• [Dataset excerpts]
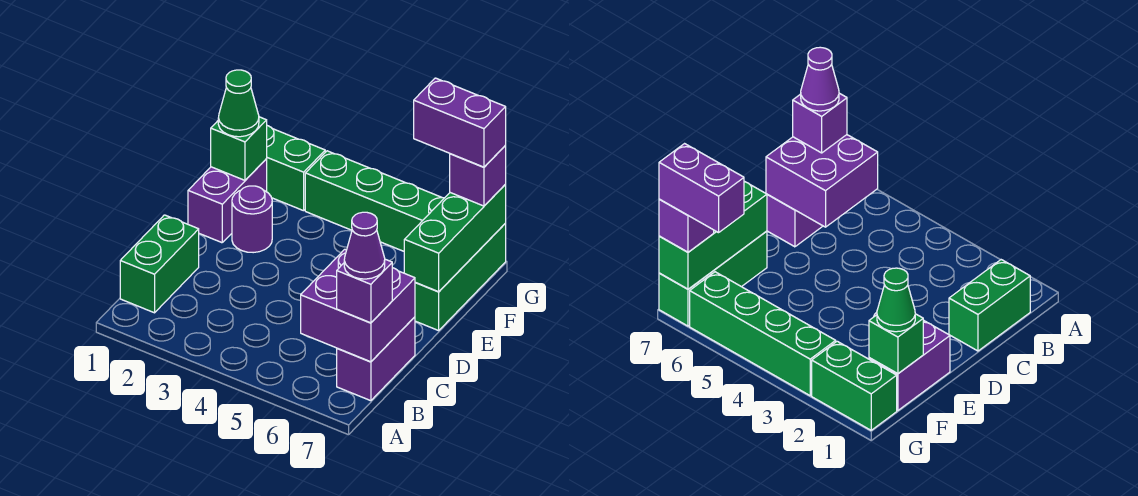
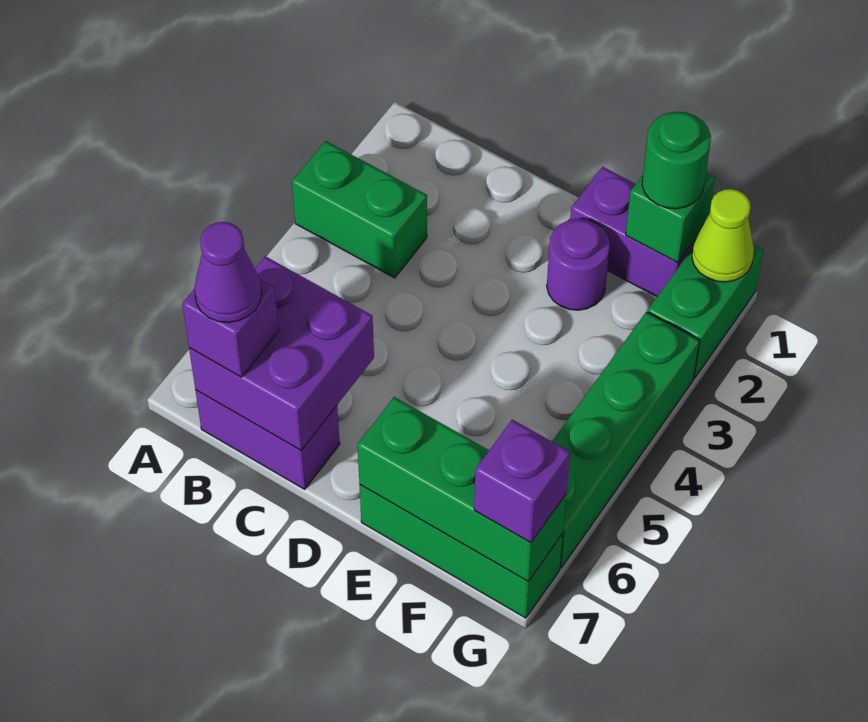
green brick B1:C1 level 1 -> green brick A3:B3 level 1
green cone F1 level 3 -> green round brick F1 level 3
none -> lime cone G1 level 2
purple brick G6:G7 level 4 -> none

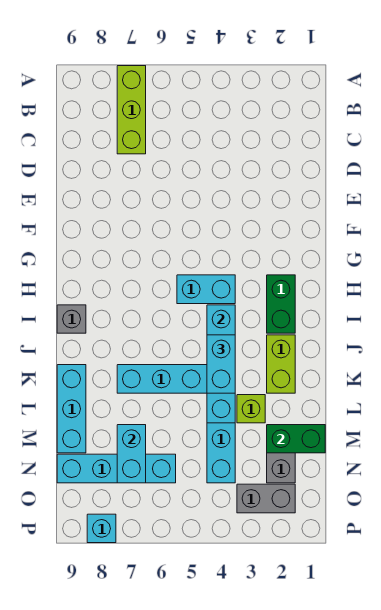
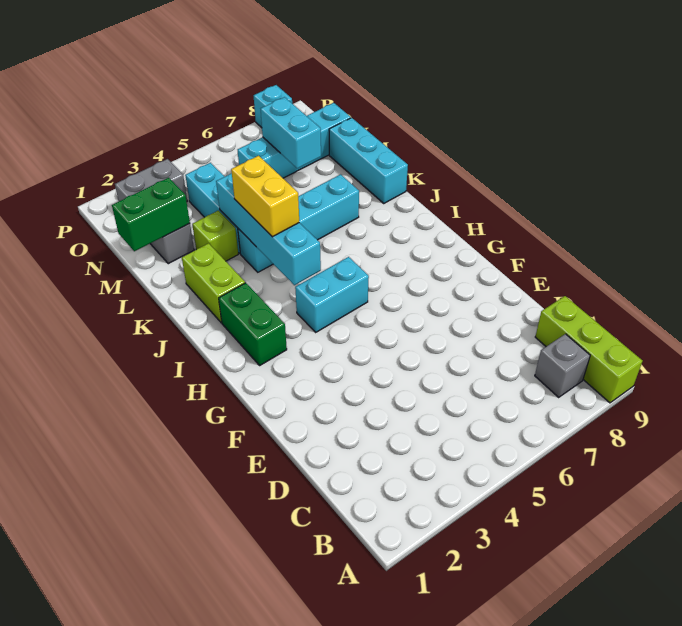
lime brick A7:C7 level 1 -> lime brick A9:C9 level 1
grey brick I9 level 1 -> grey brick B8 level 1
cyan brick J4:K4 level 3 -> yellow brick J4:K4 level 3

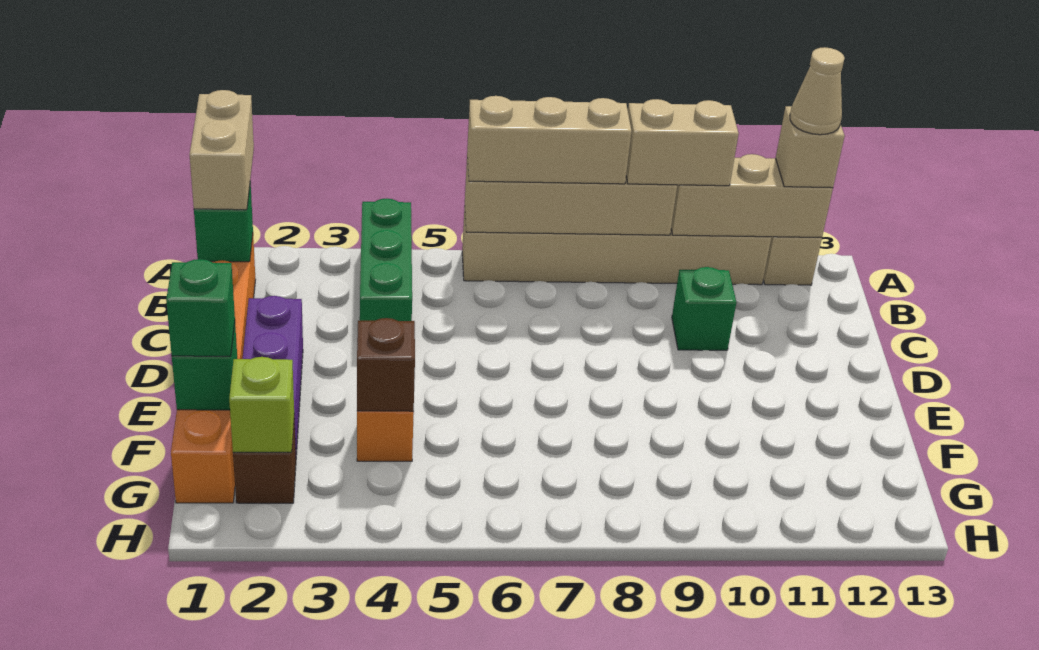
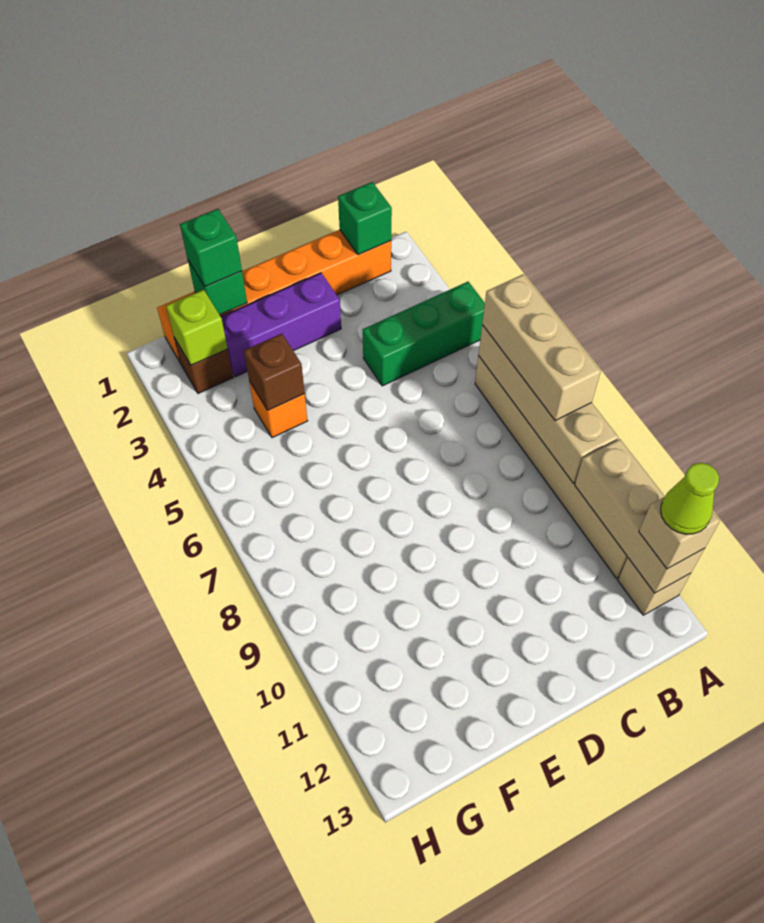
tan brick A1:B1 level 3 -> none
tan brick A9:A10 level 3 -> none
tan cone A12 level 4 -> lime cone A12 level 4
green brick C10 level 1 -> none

---

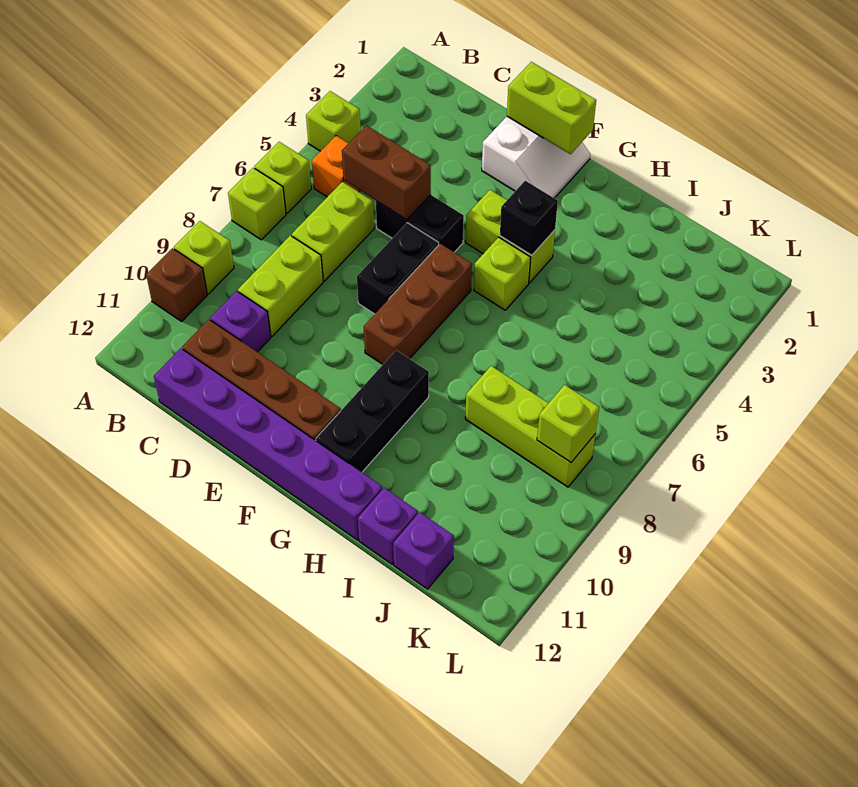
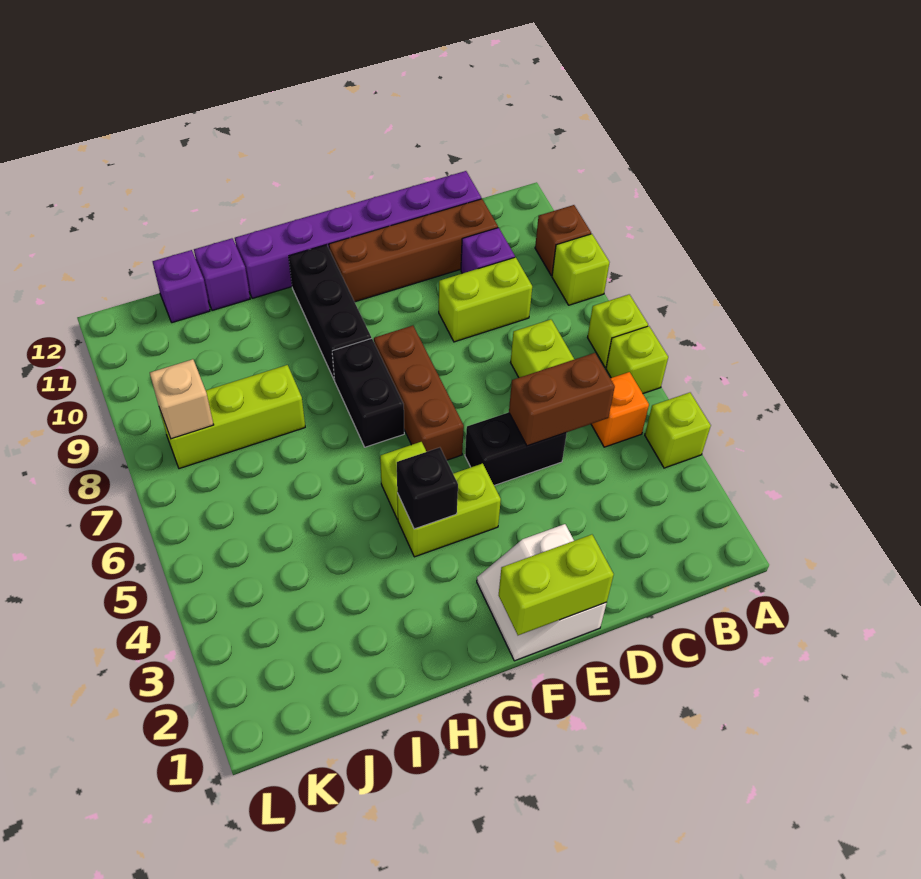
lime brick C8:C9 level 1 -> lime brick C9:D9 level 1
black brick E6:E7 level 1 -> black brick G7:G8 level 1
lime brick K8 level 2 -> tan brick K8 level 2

• [Work request] Drop the pictures; return the lines above from the line containing "purple brick G6:G7 level 4 -> none" to the line containing "green brick C10 level 1 -> none", both included, exactly.

• [Result below]
purple brick G6:G7 level 4 -> none

lime brick A7:C7 level 1 -> lime brick A9:C9 level 1
grey brick I9 level 1 -> grey brick B8 level 1
cyan brick J4:K4 level 3 -> yellow brick J4:K4 level 3

tan brick A1:B1 level 3 -> none
tan brick A9:A10 level 3 -> none
tan cone A12 level 4 -> lime cone A12 level 4
green brick C10 level 1 -> none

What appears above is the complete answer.